_PROBLEM STATEMENT_. Copy out the part of the listing that opens with the line containing "loamy (190, 879)" and closes with the line containing "Asteroid [665, 123]", both included, without changing a character.
— start of ROWS —
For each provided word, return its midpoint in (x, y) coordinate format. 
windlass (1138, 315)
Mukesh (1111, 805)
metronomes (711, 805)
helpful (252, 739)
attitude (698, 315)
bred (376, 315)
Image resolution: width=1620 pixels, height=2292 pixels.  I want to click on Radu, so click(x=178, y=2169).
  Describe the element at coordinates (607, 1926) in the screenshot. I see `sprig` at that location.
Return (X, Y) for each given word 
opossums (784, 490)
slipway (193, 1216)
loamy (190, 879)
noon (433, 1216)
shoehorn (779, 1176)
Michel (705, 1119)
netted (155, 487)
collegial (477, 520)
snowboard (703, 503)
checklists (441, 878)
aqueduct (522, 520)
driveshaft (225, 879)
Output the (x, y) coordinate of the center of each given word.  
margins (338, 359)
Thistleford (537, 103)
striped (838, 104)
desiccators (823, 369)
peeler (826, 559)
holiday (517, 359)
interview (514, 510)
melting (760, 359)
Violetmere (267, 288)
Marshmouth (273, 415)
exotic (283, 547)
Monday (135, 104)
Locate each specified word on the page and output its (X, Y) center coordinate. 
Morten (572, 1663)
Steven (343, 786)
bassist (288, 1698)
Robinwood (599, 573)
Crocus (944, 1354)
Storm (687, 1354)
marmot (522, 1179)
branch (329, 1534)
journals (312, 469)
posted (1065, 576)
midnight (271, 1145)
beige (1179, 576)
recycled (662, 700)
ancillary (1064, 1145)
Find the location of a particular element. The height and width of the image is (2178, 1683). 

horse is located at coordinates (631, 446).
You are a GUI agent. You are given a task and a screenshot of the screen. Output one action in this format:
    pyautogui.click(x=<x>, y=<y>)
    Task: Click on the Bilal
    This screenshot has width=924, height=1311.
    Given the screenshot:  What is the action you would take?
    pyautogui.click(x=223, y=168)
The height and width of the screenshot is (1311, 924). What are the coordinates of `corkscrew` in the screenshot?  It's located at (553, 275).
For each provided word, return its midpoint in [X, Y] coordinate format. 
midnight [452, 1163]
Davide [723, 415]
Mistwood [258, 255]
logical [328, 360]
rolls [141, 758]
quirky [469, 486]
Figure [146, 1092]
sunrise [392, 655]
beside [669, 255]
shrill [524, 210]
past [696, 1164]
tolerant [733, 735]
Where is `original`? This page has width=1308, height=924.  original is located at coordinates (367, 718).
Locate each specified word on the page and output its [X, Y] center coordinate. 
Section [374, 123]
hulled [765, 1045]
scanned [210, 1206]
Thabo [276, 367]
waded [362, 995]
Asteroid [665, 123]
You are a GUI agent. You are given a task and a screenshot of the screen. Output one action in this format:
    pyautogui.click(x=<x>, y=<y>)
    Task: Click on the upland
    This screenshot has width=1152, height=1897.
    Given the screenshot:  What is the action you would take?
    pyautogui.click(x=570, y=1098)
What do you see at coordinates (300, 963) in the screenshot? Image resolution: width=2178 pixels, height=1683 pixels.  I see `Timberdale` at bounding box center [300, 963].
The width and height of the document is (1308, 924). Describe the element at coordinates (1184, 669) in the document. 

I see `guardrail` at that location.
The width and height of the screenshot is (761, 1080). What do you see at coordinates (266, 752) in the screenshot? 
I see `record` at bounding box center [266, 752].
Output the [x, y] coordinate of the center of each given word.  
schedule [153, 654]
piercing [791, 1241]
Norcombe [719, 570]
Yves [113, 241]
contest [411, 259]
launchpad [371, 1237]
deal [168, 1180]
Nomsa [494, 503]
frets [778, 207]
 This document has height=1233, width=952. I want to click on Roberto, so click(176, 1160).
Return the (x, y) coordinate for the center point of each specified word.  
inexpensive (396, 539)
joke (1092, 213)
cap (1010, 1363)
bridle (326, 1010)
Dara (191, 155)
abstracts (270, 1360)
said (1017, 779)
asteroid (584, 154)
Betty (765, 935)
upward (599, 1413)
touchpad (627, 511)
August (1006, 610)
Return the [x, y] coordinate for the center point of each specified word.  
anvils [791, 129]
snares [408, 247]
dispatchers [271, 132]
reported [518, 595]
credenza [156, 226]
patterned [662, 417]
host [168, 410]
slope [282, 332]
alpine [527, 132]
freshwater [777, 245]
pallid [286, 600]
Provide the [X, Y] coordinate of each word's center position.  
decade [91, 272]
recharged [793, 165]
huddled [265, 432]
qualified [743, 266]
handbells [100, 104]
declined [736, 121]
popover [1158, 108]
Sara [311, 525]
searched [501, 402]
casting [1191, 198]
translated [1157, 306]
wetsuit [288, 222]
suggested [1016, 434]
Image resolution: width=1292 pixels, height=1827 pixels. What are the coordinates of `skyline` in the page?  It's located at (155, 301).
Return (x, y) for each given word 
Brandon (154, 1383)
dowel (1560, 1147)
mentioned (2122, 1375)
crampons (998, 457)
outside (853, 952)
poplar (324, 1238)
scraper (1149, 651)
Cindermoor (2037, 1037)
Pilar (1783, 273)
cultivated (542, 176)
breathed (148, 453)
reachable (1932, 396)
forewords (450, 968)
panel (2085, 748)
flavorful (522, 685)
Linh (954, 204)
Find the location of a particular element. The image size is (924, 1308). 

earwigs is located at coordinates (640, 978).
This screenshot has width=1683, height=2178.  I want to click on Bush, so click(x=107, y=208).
— end of ROWS —
_EXERCISE OUTPUT_.
loamy (190, 879)
noon (433, 1216)
shoehorn (779, 1176)
Michel (705, 1119)
netted (155, 487)
collegial (477, 520)
snowboard (703, 503)
checklists (441, 878)
aqueduct (522, 520)
driveshaft (225, 879)
Output the (x, y) coordinate of the center of each given word.  
margins (338, 359)
Thistleford (537, 103)
striped (838, 104)
desiccators (823, 369)
peeler (826, 559)
holiday (517, 359)
interview (514, 510)
melting (760, 359)
Violetmere (267, 288)
Marshmouth (273, 415)
exotic (283, 547)
Monday (135, 104)
Locate each specified word on the page and output its (X, Y) center coordinate. 
Morten (572, 1663)
Steven (343, 786)
bassist (288, 1698)
Robinwood (599, 573)
Crocus (944, 1354)
Storm (687, 1354)
marmot (522, 1179)
branch (329, 1534)
journals (312, 469)
posted (1065, 576)
midnight (271, 1145)
beige (1179, 576)
recycled (662, 700)
ancillary (1064, 1145)
Find the location of a particular element. The height and width of the image is (2178, 1683). 

horse is located at coordinates (631, 446).
You are a GUI agent. You are given a task and a screenshot of the screen. Output one action in this format:
    pyautogui.click(x=<x>, y=<y>)
    Task: Click on the Bilal
    This screenshot has width=924, height=1311.
    Given the screenshot:  What is the action you would take?
    pyautogui.click(x=223, y=168)
The height and width of the screenshot is (1311, 924). What are the coordinates of `corkscrew` in the screenshot?  It's located at (553, 275).
For each provided word, return its midpoint in [X, Y] coordinate format. 
midnight [452, 1163]
Davide [723, 415]
Mistwood [258, 255]
logical [328, 360]
rolls [141, 758]
quirky [469, 486]
Figure [146, 1092]
sunrise [392, 655]
beside [669, 255]
shrill [524, 210]
past [696, 1164]
tolerant [733, 735]
Where is `original`? This page has width=1308, height=924.  original is located at coordinates (367, 718).
Locate each specified word on the page and output its [X, Y] center coordinate. 
Section [374, 123]
hulled [765, 1045]
scanned [210, 1206]
Thabo [276, 367]
waded [362, 995]
Asteroid [665, 123]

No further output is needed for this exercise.